WHAT THE EXERCISE ASKS: Down to the last character, repeat the entries beneath this task.
________________________________________
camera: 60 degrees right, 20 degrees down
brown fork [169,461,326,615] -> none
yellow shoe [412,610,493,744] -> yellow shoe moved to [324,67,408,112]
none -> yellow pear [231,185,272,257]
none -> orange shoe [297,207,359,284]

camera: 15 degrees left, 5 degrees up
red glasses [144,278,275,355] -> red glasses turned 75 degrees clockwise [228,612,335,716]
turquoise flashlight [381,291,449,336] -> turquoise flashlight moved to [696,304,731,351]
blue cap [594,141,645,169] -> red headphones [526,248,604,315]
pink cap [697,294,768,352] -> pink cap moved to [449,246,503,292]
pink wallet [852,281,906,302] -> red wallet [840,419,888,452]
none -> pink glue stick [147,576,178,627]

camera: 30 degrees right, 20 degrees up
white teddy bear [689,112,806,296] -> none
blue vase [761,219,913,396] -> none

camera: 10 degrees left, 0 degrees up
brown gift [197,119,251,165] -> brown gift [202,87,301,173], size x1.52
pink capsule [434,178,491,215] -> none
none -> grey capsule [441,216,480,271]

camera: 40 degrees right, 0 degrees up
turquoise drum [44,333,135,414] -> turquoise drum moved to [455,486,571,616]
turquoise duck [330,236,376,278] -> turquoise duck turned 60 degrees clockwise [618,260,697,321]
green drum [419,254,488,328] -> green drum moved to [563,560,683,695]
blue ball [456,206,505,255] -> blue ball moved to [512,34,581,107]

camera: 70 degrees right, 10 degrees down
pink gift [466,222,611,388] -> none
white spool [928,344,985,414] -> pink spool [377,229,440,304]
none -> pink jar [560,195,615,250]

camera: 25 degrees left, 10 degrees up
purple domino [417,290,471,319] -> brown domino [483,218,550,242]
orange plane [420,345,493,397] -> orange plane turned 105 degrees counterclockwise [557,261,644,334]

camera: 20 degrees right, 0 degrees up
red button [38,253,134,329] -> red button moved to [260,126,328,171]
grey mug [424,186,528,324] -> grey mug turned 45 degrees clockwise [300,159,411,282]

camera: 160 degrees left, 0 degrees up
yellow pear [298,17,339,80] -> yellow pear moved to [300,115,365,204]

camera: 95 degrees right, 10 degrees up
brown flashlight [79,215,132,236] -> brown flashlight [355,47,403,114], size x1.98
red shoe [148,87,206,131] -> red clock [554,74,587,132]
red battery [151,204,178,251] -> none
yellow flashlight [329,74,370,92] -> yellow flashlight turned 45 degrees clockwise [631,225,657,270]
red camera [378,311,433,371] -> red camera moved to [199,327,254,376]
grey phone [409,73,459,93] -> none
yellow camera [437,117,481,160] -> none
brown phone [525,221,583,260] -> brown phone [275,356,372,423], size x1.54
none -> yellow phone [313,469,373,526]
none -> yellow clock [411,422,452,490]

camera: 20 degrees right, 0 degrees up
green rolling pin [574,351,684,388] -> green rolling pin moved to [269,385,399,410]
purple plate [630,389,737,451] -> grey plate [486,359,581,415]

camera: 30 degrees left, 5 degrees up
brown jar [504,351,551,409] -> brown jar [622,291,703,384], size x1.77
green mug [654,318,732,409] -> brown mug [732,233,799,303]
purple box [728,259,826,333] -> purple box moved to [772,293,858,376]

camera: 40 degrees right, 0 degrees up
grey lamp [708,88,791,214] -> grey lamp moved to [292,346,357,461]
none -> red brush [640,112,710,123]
________________________________________
ANSWER TO THIS EXERCISE:
camera: 60 degrees right, 20 degrees down
brown fork [169,461,326,615] -> none
yellow shoe [412,610,493,744] -> yellow shoe moved to [324,67,408,112]
none -> yellow pear [231,185,272,257]
none -> orange shoe [297,207,359,284]

camera: 15 degrees left, 5 degrees up
red glasses [144,278,275,355] -> red glasses turned 75 degrees clockwise [228,612,335,716]
turquoise flashlight [381,291,449,336] -> turquoise flashlight moved to [696,304,731,351]
blue cap [594,141,645,169] -> red headphones [526,248,604,315]
pink cap [697,294,768,352] -> pink cap moved to [449,246,503,292]
pink wallet [852,281,906,302] -> red wallet [840,419,888,452]
none -> pink glue stick [147,576,178,627]

camera: 30 degrees right, 20 degrees up
white teddy bear [689,112,806,296] -> none
blue vase [761,219,913,396] -> none

camera: 10 degrees left, 0 degrees up
brown gift [197,119,251,165] -> brown gift [202,87,301,173], size x1.52
pink capsule [434,178,491,215] -> none
none -> grey capsule [441,216,480,271]

camera: 40 degrees right, 0 degrees up
turquoise drum [44,333,135,414] -> turquoise drum moved to [455,486,571,616]
turquoise duck [330,236,376,278] -> turquoise duck turned 60 degrees clockwise [618,260,697,321]
green drum [419,254,488,328] -> green drum moved to [563,560,683,695]
blue ball [456,206,505,255] -> blue ball moved to [512,34,581,107]

camera: 70 degrees right, 10 degrees down
pink gift [466,222,611,388] -> none
white spool [928,344,985,414] -> pink spool [377,229,440,304]
none -> pink jar [560,195,615,250]

camera: 25 degrees left, 10 degrees up
purple domino [417,290,471,319] -> brown domino [483,218,550,242]
orange plane [420,345,493,397] -> orange plane turned 105 degrees counterclockwise [557,261,644,334]

camera: 20 degrees right, 0 degrees up
red button [38,253,134,329] -> red button moved to [260,126,328,171]
grey mug [424,186,528,324] -> grey mug turned 45 degrees clockwise [300,159,411,282]

camera: 160 degrees left, 0 degrees up
yellow pear [298,17,339,80] -> yellow pear moved to [300,115,365,204]

camera: 95 degrees right, 10 degrees up
brown flashlight [79,215,132,236] -> brown flashlight [355,47,403,114], size x1.98
red shoe [148,87,206,131] -> red clock [554,74,587,132]
red battery [151,204,178,251] -> none
yellow flashlight [329,74,370,92] -> yellow flashlight turned 45 degrees clockwise [631,225,657,270]
red camera [378,311,433,371] -> red camera moved to [199,327,254,376]
grey phone [409,73,459,93] -> none
yellow camera [437,117,481,160] -> none
brown phone [525,221,583,260] -> brown phone [275,356,372,423], size x1.54
none -> yellow phone [313,469,373,526]
none -> yellow clock [411,422,452,490]

camera: 20 degrees right, 0 degrees up
green rolling pin [574,351,684,388] -> green rolling pin moved to [269,385,399,410]
purple plate [630,389,737,451] -> grey plate [486,359,581,415]

camera: 30 degrees left, 5 degrees up
brown jar [504,351,551,409] -> brown jar [622,291,703,384], size x1.77
green mug [654,318,732,409] -> brown mug [732,233,799,303]
purple box [728,259,826,333] -> purple box moved to [772,293,858,376]

camera: 40 degrees right, 0 degrees up
grey lamp [708,88,791,214] -> grey lamp moved to [292,346,357,461]
none -> red brush [640,112,710,123]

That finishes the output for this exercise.